* _Requirements_
Count the lines below that contain the string "rectangle", treating uppercase and lowercase as different. Reply with the number alone.

Start of Material for the task

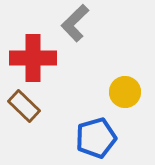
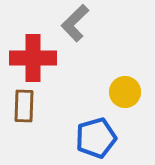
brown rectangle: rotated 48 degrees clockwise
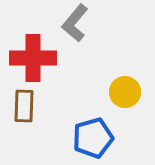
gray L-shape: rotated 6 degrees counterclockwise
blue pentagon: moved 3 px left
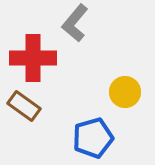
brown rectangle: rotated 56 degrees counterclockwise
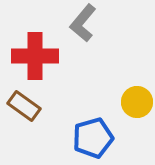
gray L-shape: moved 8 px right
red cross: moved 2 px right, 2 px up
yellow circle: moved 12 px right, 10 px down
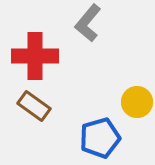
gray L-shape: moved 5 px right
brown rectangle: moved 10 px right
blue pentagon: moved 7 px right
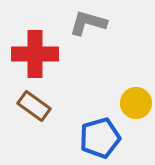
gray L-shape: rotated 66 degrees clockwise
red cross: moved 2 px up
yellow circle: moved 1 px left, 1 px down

End of Material for the task
Start of Material for the task

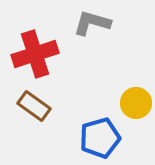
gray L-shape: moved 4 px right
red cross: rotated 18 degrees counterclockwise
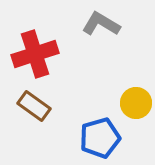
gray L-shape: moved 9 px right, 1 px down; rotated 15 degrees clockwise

End of Material for the task

* _Output_
3